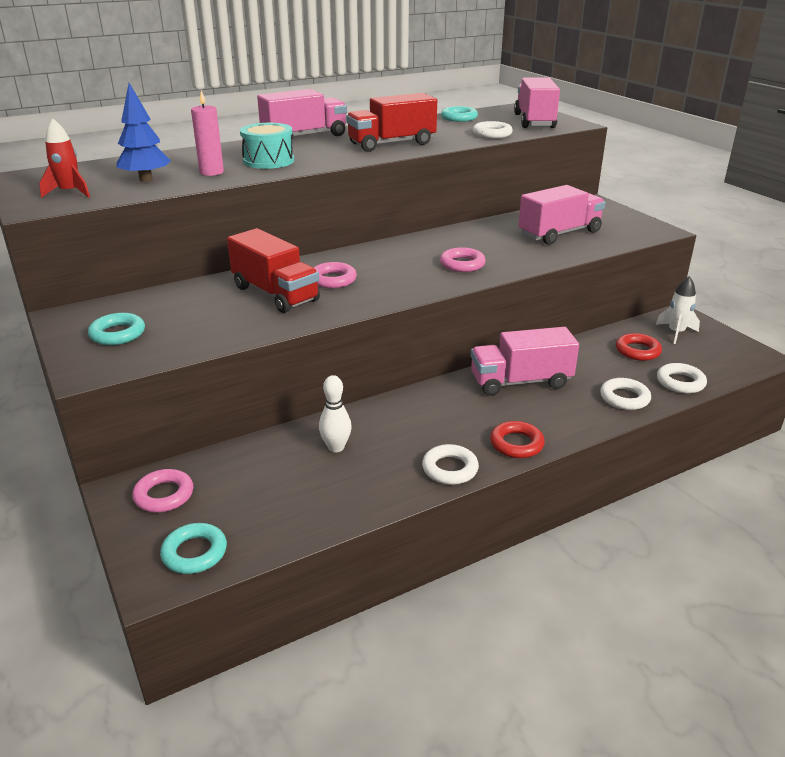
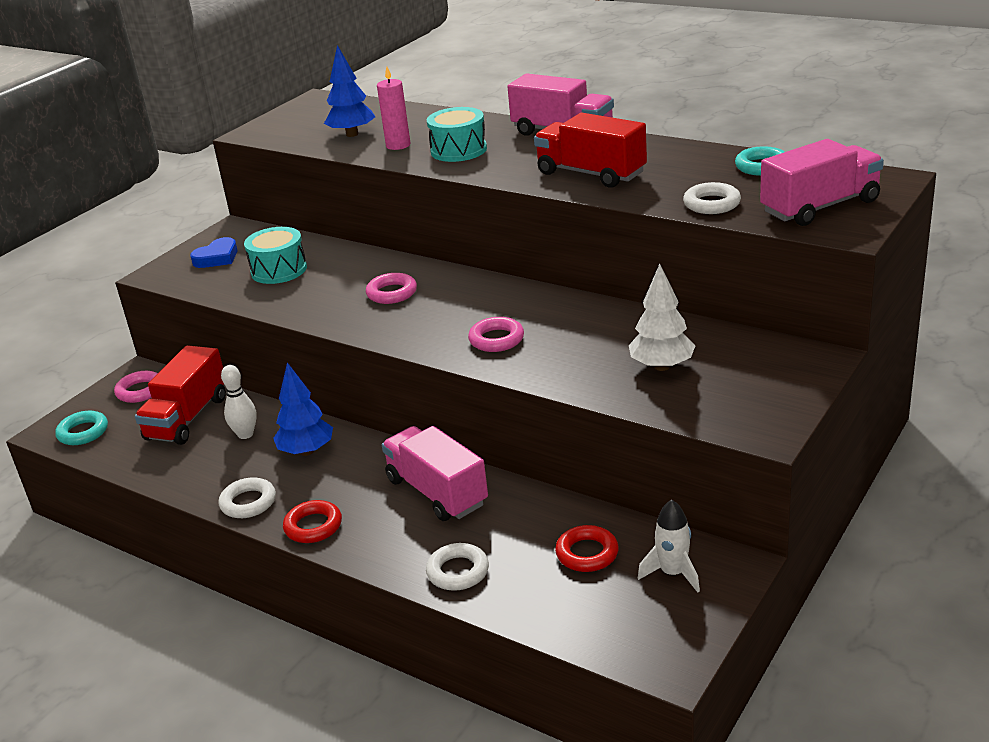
camera: 65 degrees right, 0 degrees up
red rocket [39,118,90,198] -> none
turquoise ring [88,313,145,345] -> blue heart [190,237,238,268]
red truck [227,228,320,313] -> red truck moved to [135,345,226,445]
pink truck [518,185,605,245] -> white tree [629,264,695,371]
white ring [657,363,707,394] -> none
none -> turquoise drum [244,227,307,284]
none -> blue tree [273,362,333,456]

============

- Assignment: All that is wanted is the lines from the one containing "white ring [657,363,707,394] -> none" through the last line of the records, restated word for word.

- Answer space:
white ring [657,363,707,394] -> none
none -> turquoise drum [244,227,307,284]
none -> blue tree [273,362,333,456]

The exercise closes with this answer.